--- What you have to do ---
Update the lines below so that every "gray rectangle" reads "silver rectangle" and nothing else changes. Omit the pictures from your answer.

Stored records
— begin —

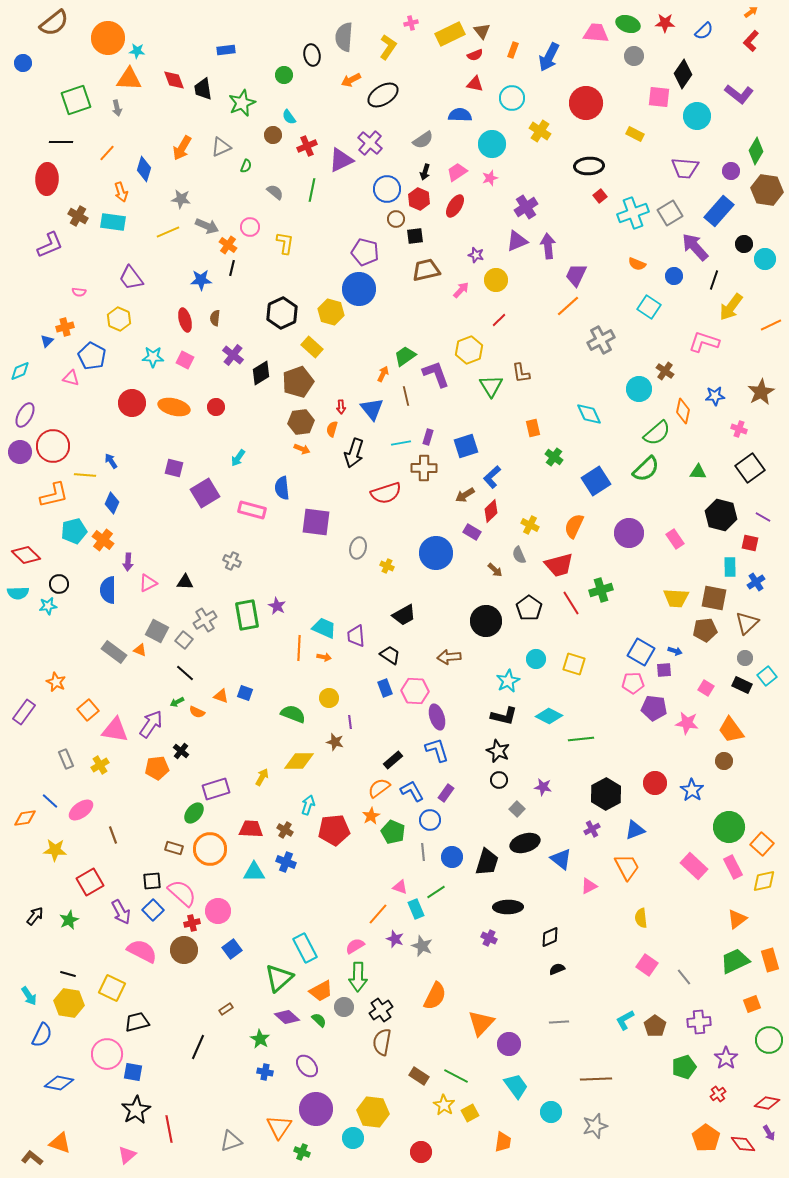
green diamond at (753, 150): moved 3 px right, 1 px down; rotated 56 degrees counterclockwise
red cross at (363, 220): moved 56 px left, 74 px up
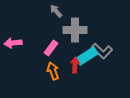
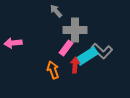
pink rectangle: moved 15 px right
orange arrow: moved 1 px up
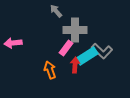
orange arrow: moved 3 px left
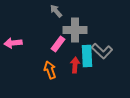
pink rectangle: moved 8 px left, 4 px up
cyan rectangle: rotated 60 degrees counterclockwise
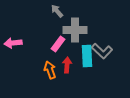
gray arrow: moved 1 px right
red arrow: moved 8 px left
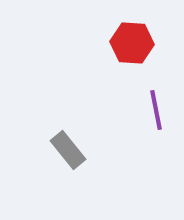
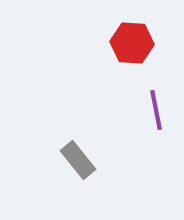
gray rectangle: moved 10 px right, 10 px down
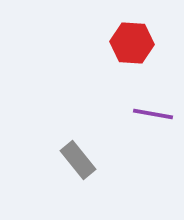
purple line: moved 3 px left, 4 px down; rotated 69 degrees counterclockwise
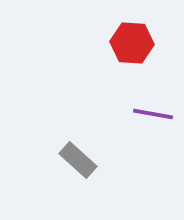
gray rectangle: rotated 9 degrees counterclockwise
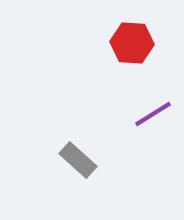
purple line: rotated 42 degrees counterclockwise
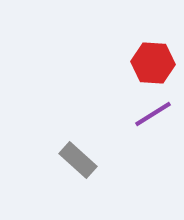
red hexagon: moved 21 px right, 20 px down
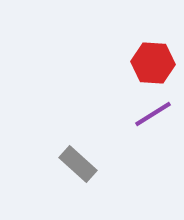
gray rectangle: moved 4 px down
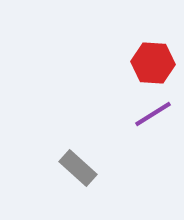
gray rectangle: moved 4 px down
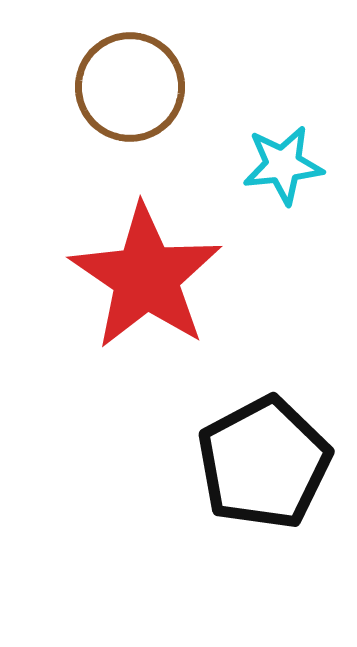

— end —

--- Response ---
green diamond at (753, 150): moved 3 px right, 1 px down; rotated 56 degrees counterclockwise
red cross at (363, 220): moved 56 px left, 74 px up
pink rectangle: moved 15 px right
orange arrow: moved 1 px up
orange arrow: moved 3 px left
pink rectangle: moved 8 px left, 4 px up
cyan rectangle: rotated 60 degrees counterclockwise
gray arrow: moved 1 px right
red arrow: moved 8 px left
silver rectangle: moved 10 px right, 10 px down
purple line: moved 3 px left, 4 px down; rotated 69 degrees counterclockwise
silver rectangle: rotated 9 degrees counterclockwise
purple line: rotated 42 degrees counterclockwise
red hexagon: moved 21 px right, 20 px down
silver rectangle: moved 4 px down
silver rectangle: moved 4 px down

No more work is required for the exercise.